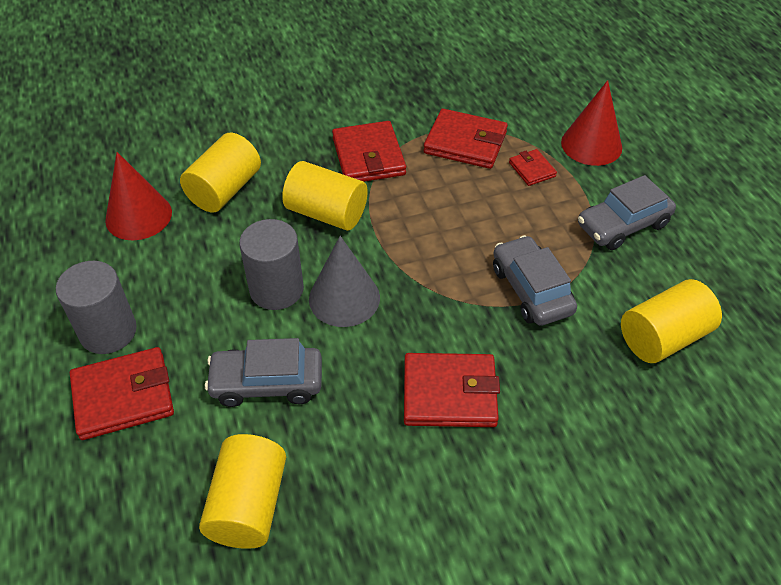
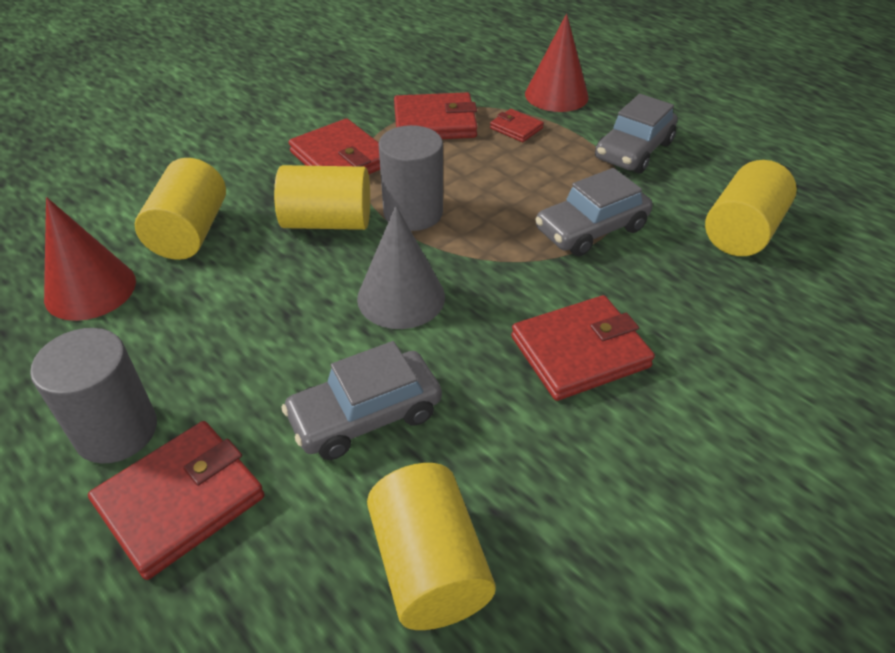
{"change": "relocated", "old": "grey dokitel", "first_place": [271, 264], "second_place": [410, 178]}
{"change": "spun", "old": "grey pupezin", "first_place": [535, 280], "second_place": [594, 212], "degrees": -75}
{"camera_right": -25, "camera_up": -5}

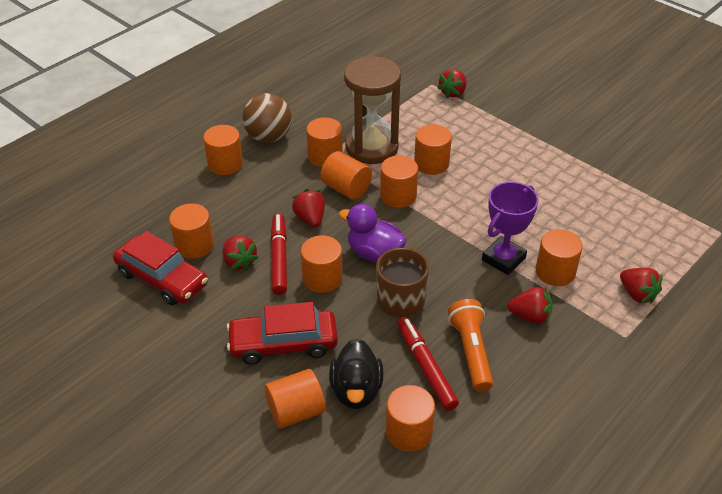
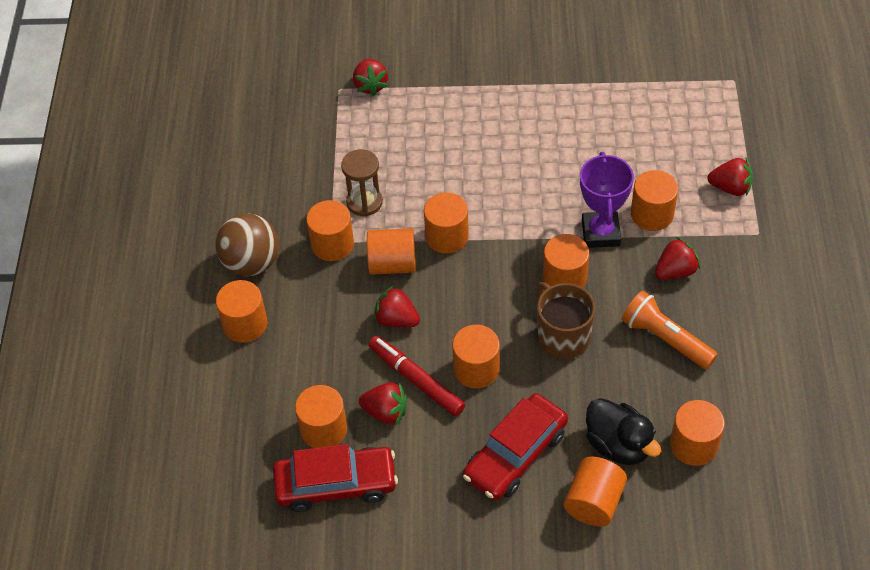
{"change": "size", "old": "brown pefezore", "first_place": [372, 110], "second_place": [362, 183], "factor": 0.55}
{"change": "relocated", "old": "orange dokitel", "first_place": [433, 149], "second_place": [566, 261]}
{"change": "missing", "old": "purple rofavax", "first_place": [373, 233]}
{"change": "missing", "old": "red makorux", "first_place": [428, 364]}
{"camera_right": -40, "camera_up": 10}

━━━━━━━━━━

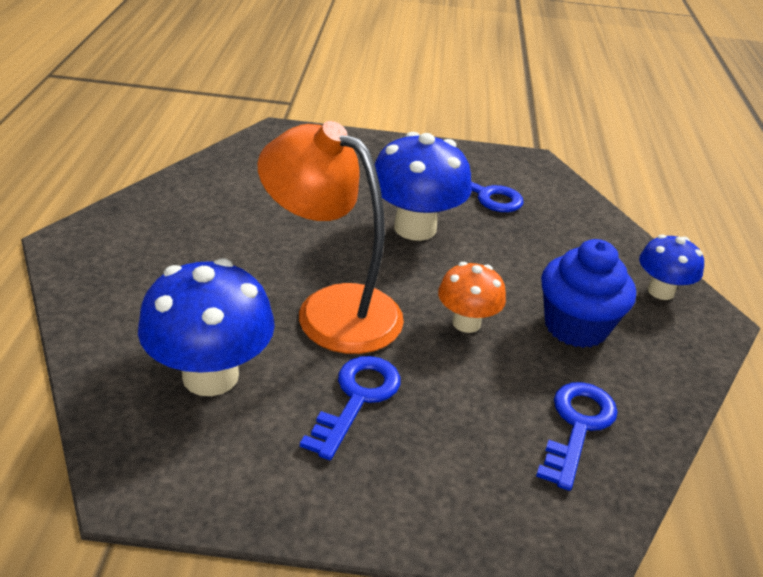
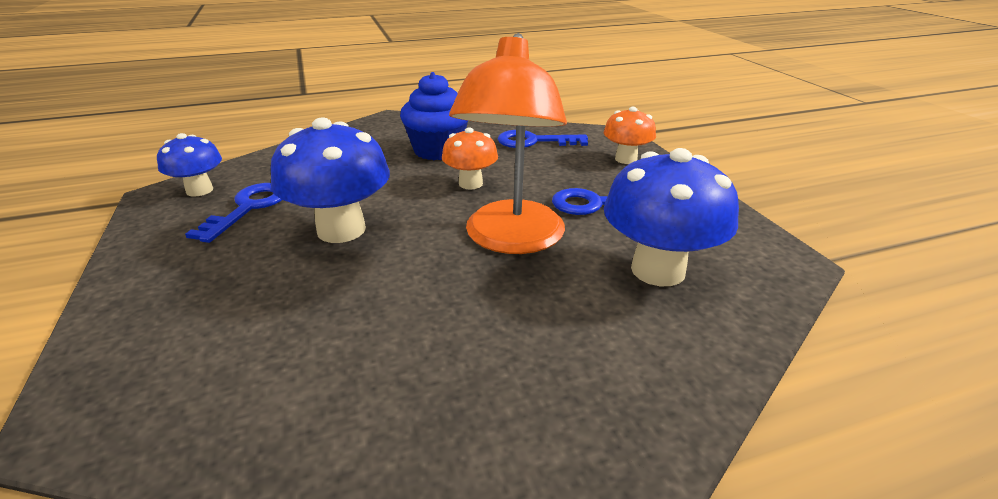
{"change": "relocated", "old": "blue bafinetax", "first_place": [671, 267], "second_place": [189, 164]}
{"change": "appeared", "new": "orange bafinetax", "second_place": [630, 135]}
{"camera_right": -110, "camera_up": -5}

━━━━━━━━━━

◆ Task to complete
How many lines in the listing contain the word "change"? Answer with the count and nothing else.

◆ Result for this task
8